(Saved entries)
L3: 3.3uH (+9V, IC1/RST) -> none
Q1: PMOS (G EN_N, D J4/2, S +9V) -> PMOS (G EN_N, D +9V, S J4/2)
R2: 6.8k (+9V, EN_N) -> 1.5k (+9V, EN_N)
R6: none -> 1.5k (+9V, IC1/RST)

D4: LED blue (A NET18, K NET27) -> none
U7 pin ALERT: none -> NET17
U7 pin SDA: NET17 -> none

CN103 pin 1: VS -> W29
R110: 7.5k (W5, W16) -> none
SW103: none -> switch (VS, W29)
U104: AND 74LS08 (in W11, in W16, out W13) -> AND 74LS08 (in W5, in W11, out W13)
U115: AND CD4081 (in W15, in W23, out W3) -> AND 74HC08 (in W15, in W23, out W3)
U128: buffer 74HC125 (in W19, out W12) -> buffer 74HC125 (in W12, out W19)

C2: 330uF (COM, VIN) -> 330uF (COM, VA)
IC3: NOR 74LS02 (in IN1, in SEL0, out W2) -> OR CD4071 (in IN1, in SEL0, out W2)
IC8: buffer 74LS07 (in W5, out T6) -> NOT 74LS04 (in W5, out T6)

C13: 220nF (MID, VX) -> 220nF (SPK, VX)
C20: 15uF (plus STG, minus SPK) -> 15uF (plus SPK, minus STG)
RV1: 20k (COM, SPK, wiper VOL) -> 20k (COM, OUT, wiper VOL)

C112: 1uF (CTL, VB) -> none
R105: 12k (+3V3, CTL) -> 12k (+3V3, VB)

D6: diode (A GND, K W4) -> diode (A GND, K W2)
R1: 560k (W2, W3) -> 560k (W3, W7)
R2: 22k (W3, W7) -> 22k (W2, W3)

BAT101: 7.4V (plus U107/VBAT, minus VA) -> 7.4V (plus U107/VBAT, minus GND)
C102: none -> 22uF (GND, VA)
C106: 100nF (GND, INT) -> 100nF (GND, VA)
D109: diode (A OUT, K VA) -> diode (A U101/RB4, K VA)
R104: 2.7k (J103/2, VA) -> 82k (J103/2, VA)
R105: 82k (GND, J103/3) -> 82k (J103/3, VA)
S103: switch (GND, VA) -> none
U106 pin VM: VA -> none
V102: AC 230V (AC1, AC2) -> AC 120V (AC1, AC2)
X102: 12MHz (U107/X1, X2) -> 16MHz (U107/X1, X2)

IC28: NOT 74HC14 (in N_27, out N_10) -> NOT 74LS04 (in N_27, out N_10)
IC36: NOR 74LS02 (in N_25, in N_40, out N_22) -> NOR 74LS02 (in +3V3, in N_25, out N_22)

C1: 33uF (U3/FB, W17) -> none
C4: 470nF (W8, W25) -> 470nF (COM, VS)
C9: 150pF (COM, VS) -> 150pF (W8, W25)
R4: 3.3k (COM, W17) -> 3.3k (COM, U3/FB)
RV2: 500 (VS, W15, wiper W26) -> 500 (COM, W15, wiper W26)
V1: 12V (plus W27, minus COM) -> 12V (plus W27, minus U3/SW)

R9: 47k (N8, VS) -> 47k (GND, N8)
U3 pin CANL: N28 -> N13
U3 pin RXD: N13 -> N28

What to do: The output consists solely of the lines from the line that contains "V1: 12V (plus" through the final line of the data.

Expected answer:
V1: 12V (plus W27, minus COM) -> 12V (plus W27, minus U3/SW)

R9: 47k (N8, VS) -> 47k (GND, N8)
U3 pin CANL: N28 -> N13
U3 pin RXD: N13 -> N28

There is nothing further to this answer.